▸ **PROBLEM TO WORK ON**
An exact copy of all the entries is needed, with no images in it.

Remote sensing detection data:
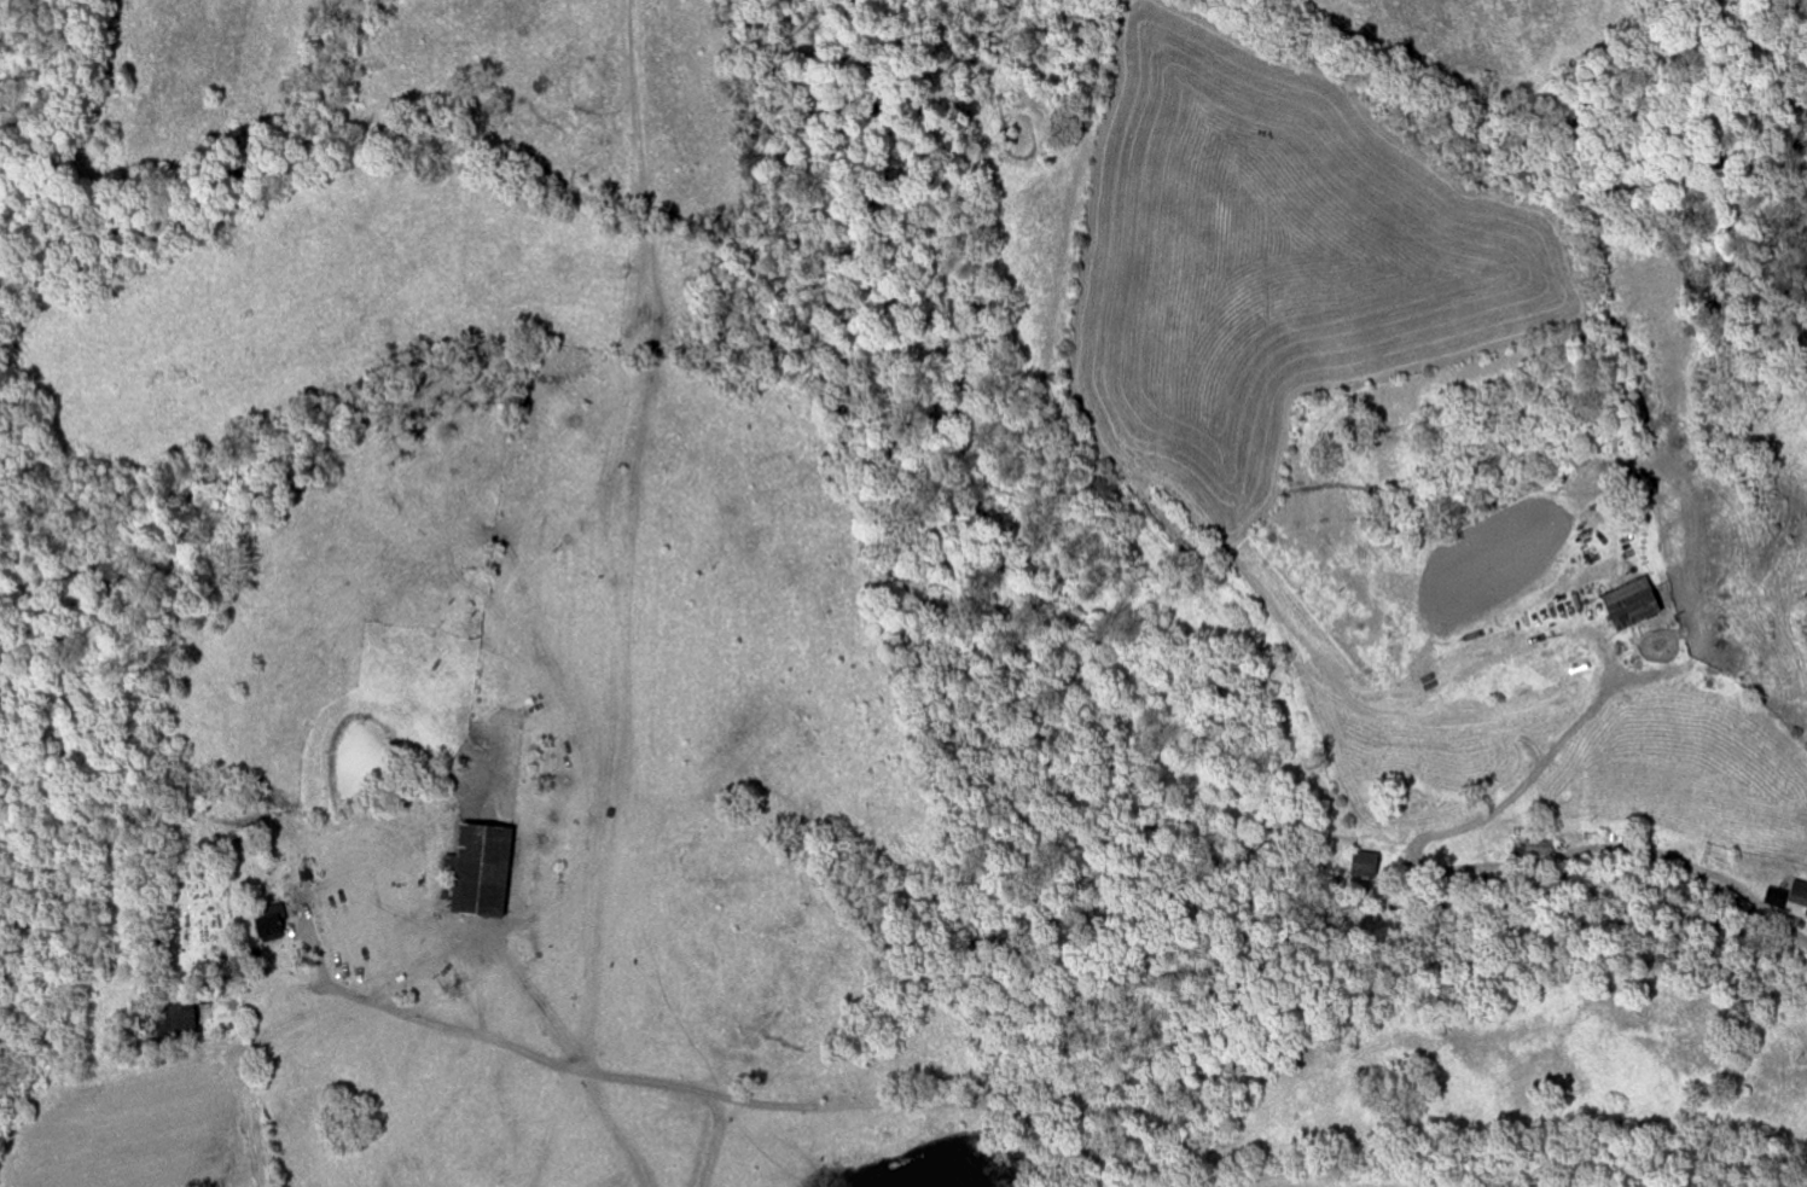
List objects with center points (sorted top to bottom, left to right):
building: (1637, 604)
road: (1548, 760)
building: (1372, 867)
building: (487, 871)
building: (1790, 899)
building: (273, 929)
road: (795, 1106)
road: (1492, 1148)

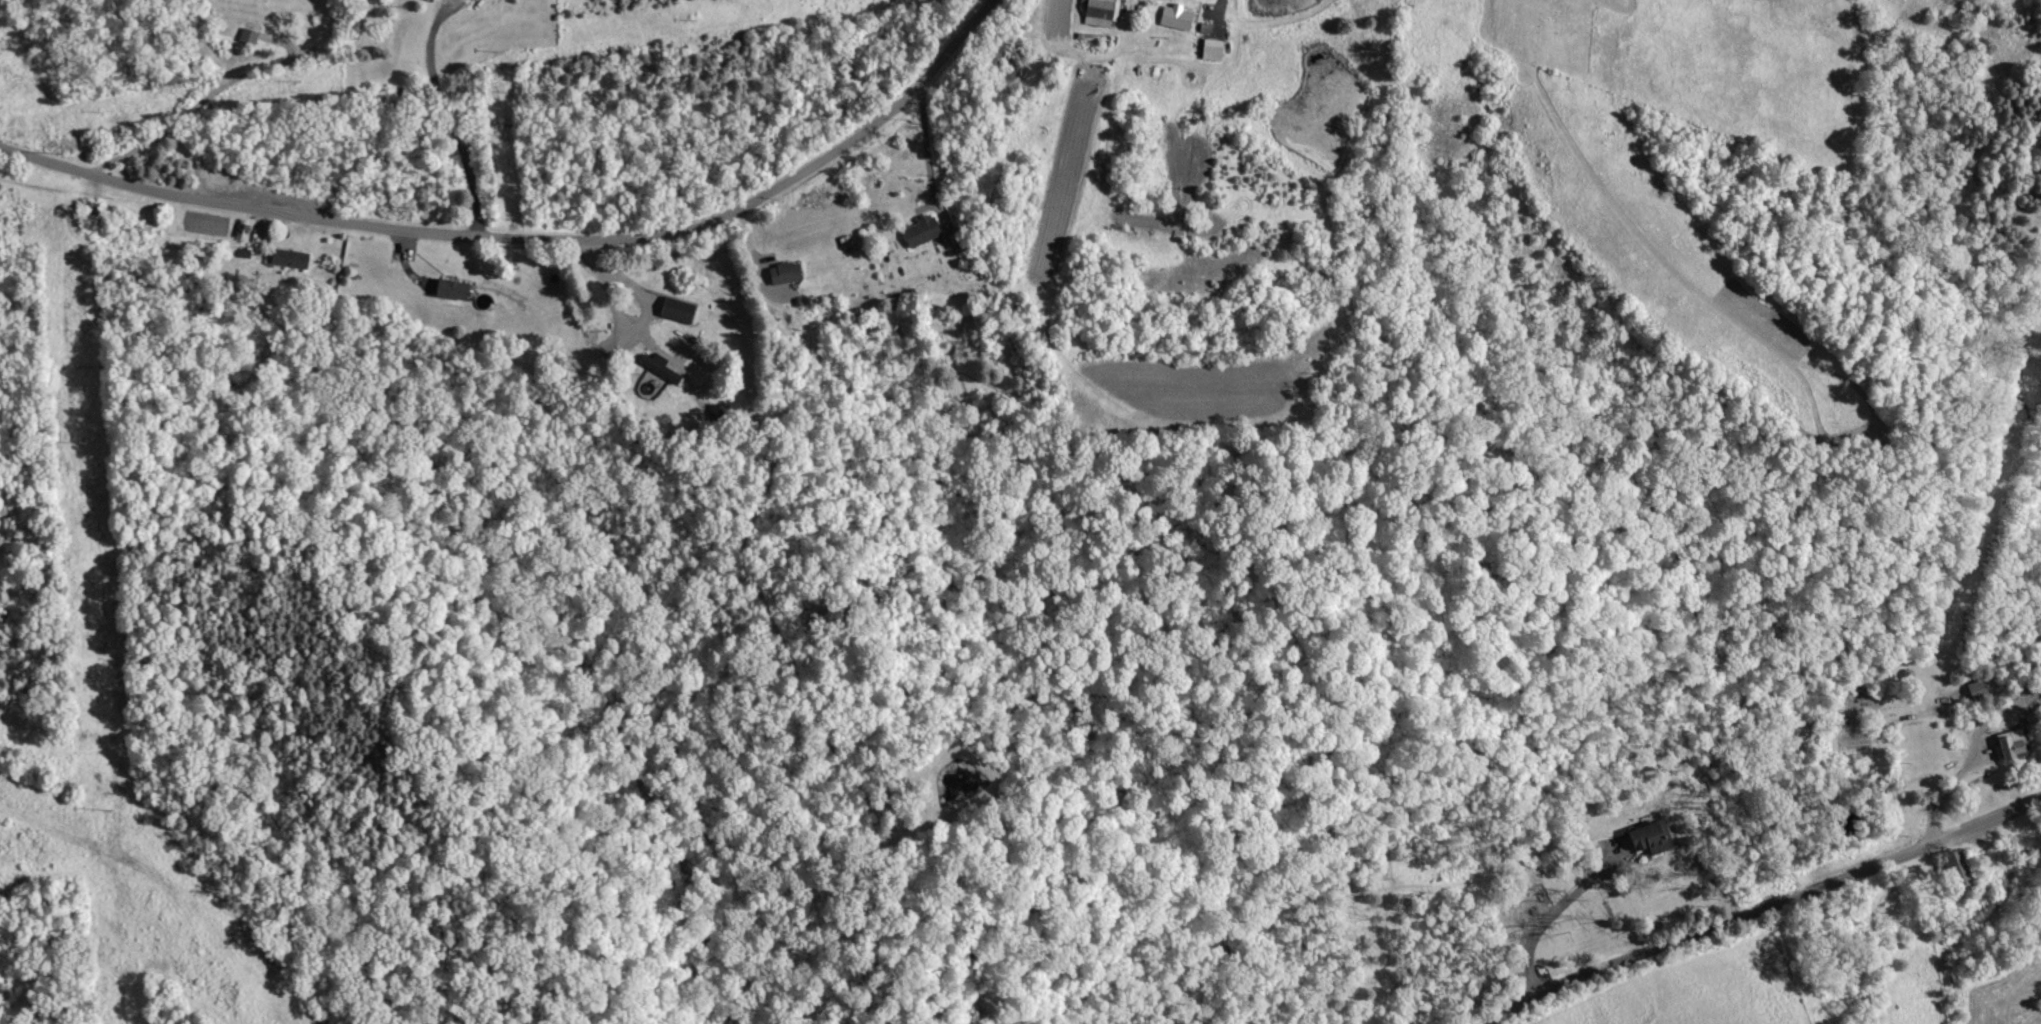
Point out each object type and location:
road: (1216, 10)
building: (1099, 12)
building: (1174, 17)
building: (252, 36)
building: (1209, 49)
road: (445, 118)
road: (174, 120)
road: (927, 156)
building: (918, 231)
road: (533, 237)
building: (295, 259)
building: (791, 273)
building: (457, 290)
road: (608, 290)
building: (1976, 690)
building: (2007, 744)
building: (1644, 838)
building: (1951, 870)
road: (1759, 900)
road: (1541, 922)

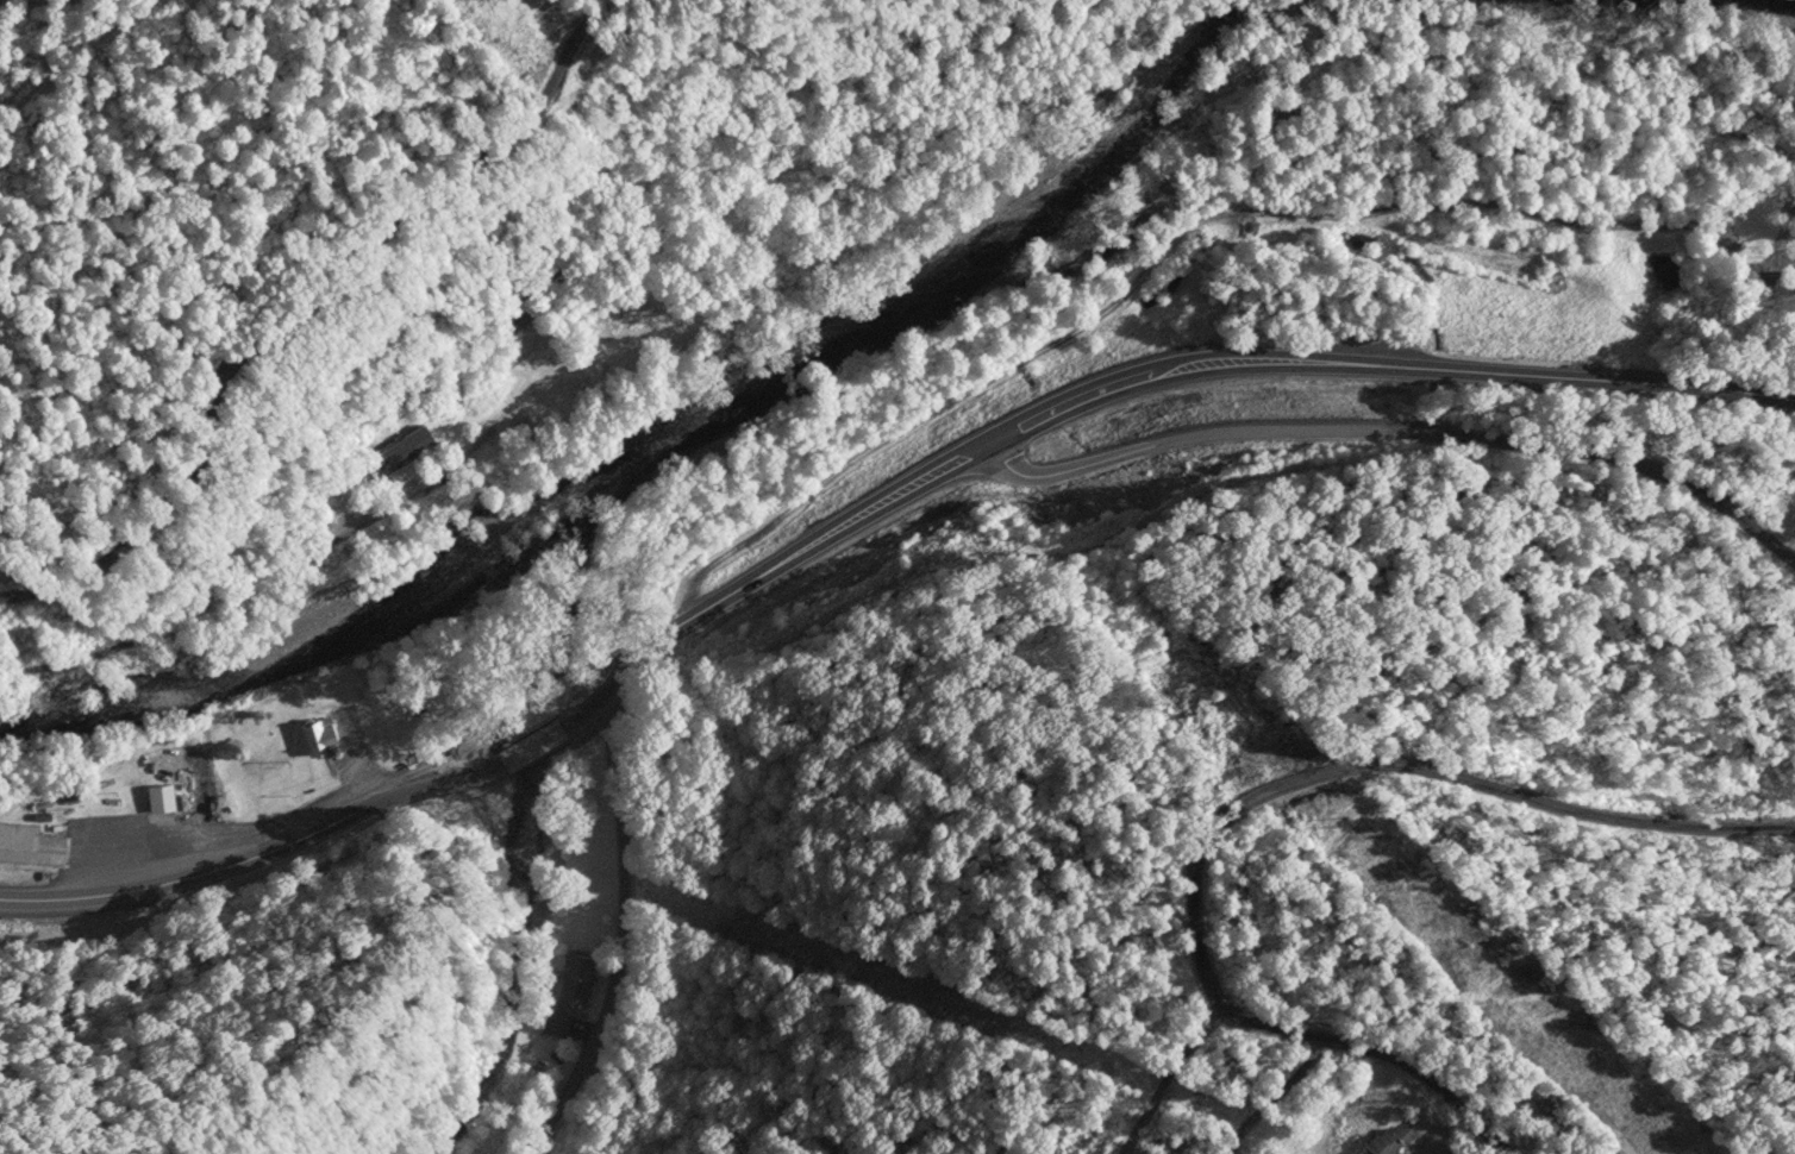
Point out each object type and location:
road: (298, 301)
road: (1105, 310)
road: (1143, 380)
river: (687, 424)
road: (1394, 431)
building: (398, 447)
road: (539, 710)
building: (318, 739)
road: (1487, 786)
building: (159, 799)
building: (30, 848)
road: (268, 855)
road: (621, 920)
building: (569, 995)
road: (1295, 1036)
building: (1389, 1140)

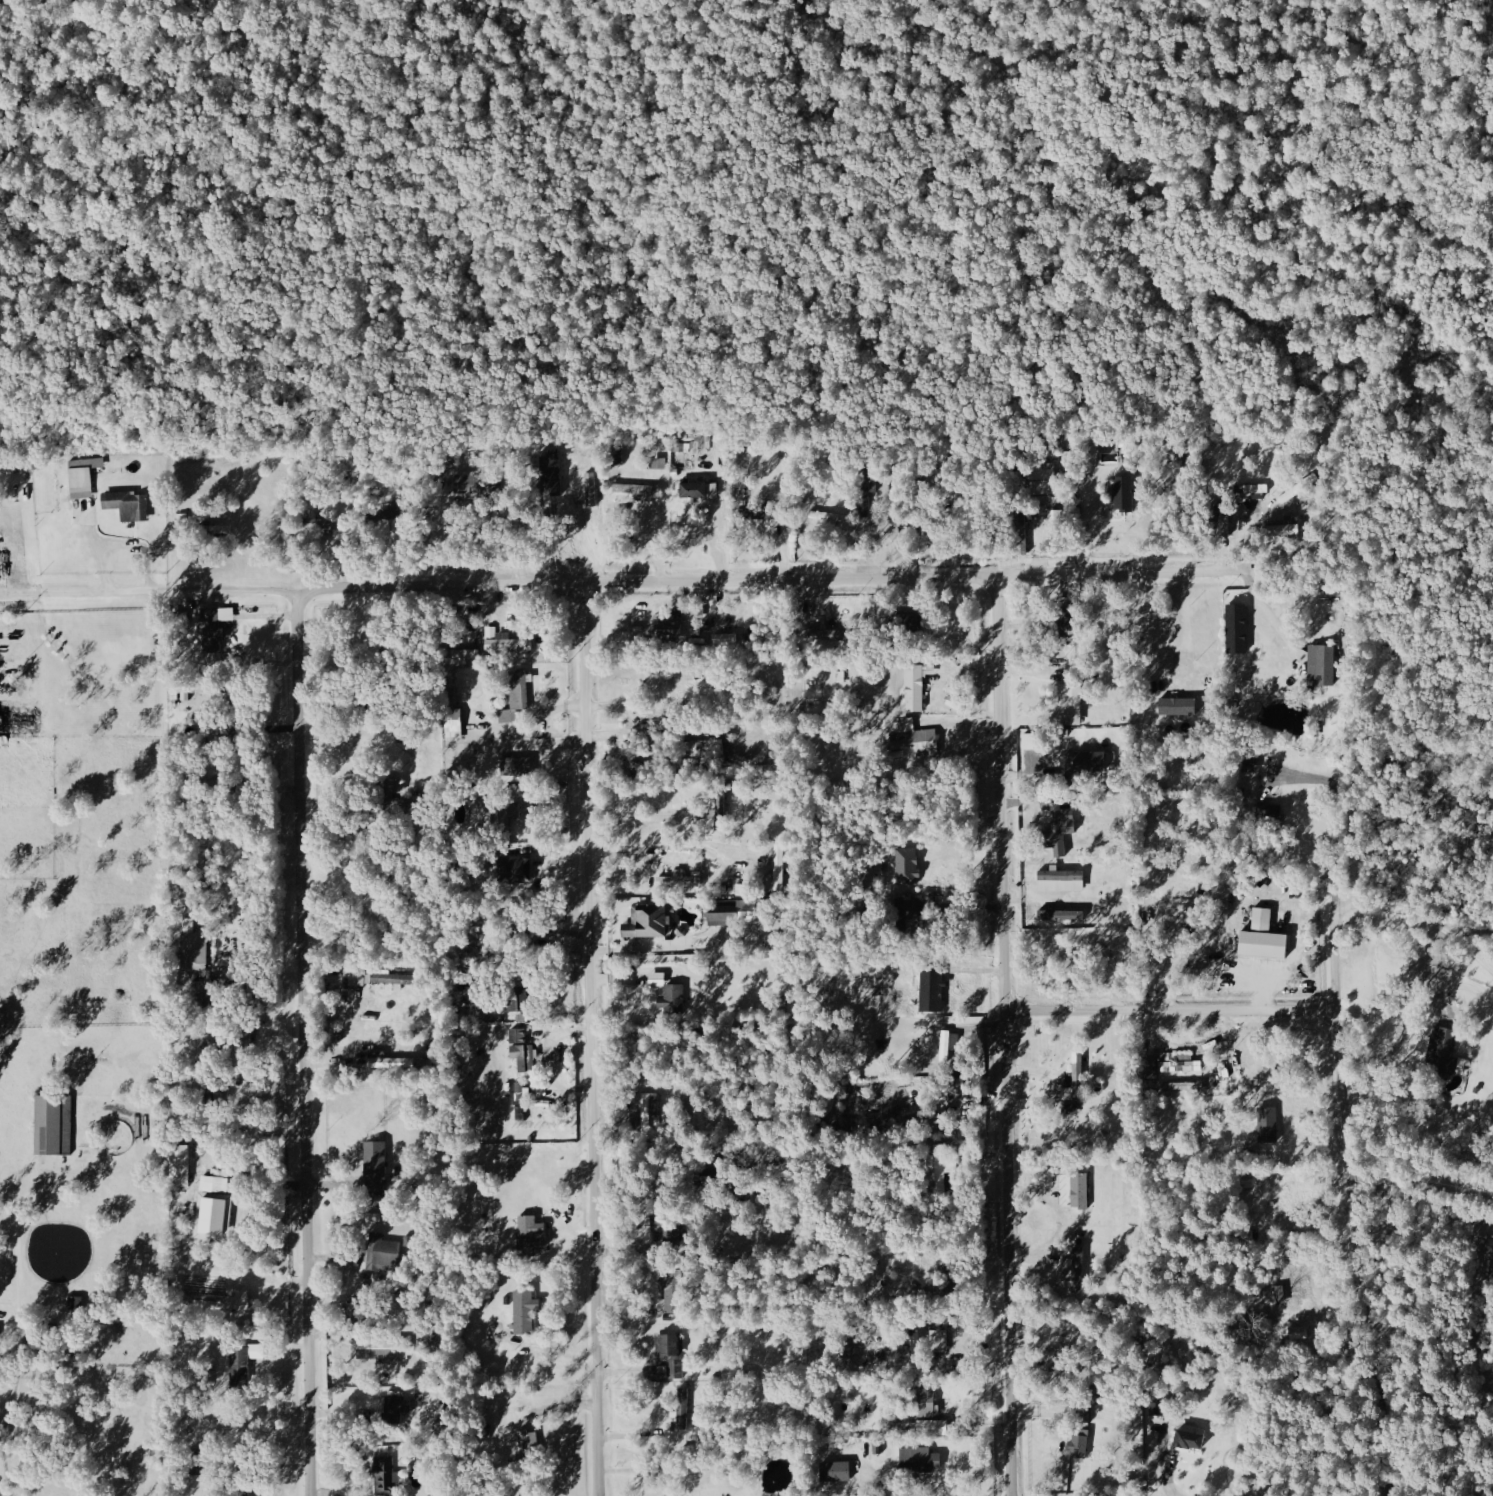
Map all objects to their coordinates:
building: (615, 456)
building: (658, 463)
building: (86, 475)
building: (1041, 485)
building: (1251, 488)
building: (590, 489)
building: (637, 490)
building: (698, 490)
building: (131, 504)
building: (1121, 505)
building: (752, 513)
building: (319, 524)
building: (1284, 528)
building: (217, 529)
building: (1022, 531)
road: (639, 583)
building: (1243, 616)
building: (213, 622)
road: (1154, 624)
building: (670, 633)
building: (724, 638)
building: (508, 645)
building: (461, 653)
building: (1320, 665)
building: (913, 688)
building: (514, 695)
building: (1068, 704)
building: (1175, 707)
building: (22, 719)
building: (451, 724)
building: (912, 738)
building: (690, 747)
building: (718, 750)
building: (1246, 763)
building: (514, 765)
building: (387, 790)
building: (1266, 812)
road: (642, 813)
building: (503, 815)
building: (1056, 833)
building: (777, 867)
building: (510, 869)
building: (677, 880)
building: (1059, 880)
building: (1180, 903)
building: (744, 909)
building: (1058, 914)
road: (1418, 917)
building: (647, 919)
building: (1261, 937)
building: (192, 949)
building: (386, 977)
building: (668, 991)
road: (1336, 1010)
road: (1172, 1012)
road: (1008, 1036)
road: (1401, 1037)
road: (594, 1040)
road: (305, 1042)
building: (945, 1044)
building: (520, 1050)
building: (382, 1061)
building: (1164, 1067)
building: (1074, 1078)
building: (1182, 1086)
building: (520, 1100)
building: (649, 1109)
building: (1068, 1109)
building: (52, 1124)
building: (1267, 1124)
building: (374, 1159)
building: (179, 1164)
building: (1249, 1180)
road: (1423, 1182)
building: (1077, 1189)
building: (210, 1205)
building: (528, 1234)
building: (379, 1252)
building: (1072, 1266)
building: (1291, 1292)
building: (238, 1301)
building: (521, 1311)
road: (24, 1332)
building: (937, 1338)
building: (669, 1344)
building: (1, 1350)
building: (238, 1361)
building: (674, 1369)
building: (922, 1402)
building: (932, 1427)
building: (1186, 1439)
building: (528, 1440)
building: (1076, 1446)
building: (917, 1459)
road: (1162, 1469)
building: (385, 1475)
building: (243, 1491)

▸ **OUTPUT BELOW**
List objects with center points (sorted top to bottom, left to right):
building: (1637, 604)
road: (1548, 760)
building: (1372, 867)
building: (487, 871)
building: (1790, 899)
building: (273, 929)
road: (795, 1106)
road: (1492, 1148)

Point out each object type and location:
road: (1216, 10)
building: (1099, 12)
building: (1174, 17)
building: (252, 36)
building: (1209, 49)
road: (445, 118)
road: (174, 120)
road: (927, 156)
building: (918, 231)
road: (533, 237)
building: (295, 259)
building: (791, 273)
building: (457, 290)
road: (608, 290)
building: (1976, 690)
building: (2007, 744)
building: (1644, 838)
building: (1951, 870)
road: (1759, 900)
road: (1541, 922)

Point out each object type and location:
road: (298, 301)
road: (1105, 310)
road: (1143, 380)
river: (687, 424)
road: (1394, 431)
building: (398, 447)
road: (539, 710)
building: (318, 739)
road: (1487, 786)
building: (159, 799)
building: (30, 848)
road: (268, 855)
road: (621, 920)
building: (569, 995)
road: (1295, 1036)
building: (1389, 1140)

Map all objects to their coordinates:
building: (615, 456)
building: (658, 463)
building: (86, 475)
building: (1041, 485)
building: (1251, 488)
building: (590, 489)
building: (637, 490)
building: (698, 490)
building: (131, 504)
building: (1121, 505)
building: (752, 513)
building: (319, 524)
building: (1284, 528)
building: (217, 529)
building: (1022, 531)
road: (639, 583)
building: (1243, 616)
building: (213, 622)
road: (1154, 624)
building: (670, 633)
building: (724, 638)
building: (508, 645)
building: (461, 653)
building: (1320, 665)
building: (913, 688)
building: (514, 695)
building: (1068, 704)
building: (1175, 707)
building: (22, 719)
building: (451, 724)
building: (912, 738)
building: (690, 747)
building: (718, 750)
building: (1246, 763)
building: (514, 765)
building: (387, 790)
building: (1266, 812)
road: (642, 813)
building: (503, 815)
building: (1056, 833)
building: (777, 867)
building: (510, 869)
building: (677, 880)
building: (1059, 880)
building: (1180, 903)
building: (744, 909)
building: (1058, 914)
road: (1418, 917)
building: (647, 919)
building: (1261, 937)
building: (192, 949)
building: (386, 977)
building: (668, 991)
road: (1336, 1010)
road: (1172, 1012)
road: (1008, 1036)
road: (1401, 1037)
road: (594, 1040)
road: (305, 1042)
building: (945, 1044)
building: (520, 1050)
building: (382, 1061)
building: (1164, 1067)
building: (1074, 1078)
building: (1182, 1086)
building: (520, 1100)
building: (649, 1109)
building: (1068, 1109)
building: (52, 1124)
building: (1267, 1124)
building: (374, 1159)
building: (179, 1164)
building: (1249, 1180)
road: (1423, 1182)
building: (1077, 1189)
building: (210, 1205)
building: (528, 1234)
building: (379, 1252)
building: (1072, 1266)
building: (1291, 1292)
building: (238, 1301)
building: (521, 1311)
road: (24, 1332)
building: (937, 1338)
building: (669, 1344)
building: (1, 1350)
building: (238, 1361)
building: (674, 1369)
building: (922, 1402)
building: (932, 1427)
building: (1186, 1439)
building: (528, 1440)
building: (1076, 1446)
building: (917, 1459)
road: (1162, 1469)
building: (385, 1475)
building: (243, 1491)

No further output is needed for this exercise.